- TASK TO CARRY OUT:
Reproduce exactly, and only, the lines below from the one containing "Q1: NMOS IRF540" through the one containing "R107: 330 (SIG8, SIG12) -> none".

[Stored dataset items]
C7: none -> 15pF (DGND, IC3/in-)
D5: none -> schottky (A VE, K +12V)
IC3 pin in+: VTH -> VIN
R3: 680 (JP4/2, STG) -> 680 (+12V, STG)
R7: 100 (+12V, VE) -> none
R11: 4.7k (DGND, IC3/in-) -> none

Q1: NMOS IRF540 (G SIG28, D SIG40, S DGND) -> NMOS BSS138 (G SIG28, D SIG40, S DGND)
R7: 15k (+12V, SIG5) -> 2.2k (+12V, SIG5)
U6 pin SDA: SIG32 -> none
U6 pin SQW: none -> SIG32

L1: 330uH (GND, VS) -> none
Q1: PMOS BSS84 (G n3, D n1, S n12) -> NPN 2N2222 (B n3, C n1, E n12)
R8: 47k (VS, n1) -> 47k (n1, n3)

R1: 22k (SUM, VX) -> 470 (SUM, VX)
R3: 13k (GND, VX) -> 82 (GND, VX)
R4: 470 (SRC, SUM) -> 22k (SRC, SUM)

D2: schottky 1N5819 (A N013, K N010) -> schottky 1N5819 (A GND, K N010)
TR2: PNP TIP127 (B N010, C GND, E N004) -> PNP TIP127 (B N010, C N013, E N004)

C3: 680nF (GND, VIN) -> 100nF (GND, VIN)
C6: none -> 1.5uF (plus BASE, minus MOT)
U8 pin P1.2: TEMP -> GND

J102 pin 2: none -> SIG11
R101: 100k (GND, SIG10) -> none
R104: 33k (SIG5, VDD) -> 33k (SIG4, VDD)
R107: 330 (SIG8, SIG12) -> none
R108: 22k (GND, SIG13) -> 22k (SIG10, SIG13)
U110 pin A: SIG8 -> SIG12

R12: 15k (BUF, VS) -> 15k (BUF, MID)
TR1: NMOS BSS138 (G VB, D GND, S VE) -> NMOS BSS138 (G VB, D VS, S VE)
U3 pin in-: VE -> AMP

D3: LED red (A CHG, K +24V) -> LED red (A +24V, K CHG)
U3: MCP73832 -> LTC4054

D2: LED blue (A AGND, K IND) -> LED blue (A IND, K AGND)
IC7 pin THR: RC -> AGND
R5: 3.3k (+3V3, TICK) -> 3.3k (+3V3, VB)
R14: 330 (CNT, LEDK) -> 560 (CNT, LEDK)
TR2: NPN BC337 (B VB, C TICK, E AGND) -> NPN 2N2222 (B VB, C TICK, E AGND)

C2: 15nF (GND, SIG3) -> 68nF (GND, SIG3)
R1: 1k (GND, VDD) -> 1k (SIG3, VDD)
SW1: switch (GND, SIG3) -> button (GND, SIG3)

- FINAL ANSWER:
Q1: NMOS IRF540 (G SIG28, D SIG40, S DGND) -> NMOS BSS138 (G SIG28, D SIG40, S DGND)
R7: 15k (+12V, SIG5) -> 2.2k (+12V, SIG5)
U6 pin SDA: SIG32 -> none
U6 pin SQW: none -> SIG32

L1: 330uH (GND, VS) -> none
Q1: PMOS BSS84 (G n3, D n1, S n12) -> NPN 2N2222 (B n3, C n1, E n12)
R8: 47k (VS, n1) -> 47k (n1, n3)

R1: 22k (SUM, VX) -> 470 (SUM, VX)
R3: 13k (GND, VX) -> 82 (GND, VX)
R4: 470 (SRC, SUM) -> 22k (SRC, SUM)

D2: schottky 1N5819 (A N013, K N010) -> schottky 1N5819 (A GND, K N010)
TR2: PNP TIP127 (B N010, C GND, E N004) -> PNP TIP127 (B N010, C N013, E N004)

C3: 680nF (GND, VIN) -> 100nF (GND, VIN)
C6: none -> 1.5uF (plus BASE, minus MOT)
U8 pin P1.2: TEMP -> GND

J102 pin 2: none -> SIG11
R101: 100k (GND, SIG10) -> none
R104: 33k (SIG5, VDD) -> 33k (SIG4, VDD)
R107: 330 (SIG8, SIG12) -> none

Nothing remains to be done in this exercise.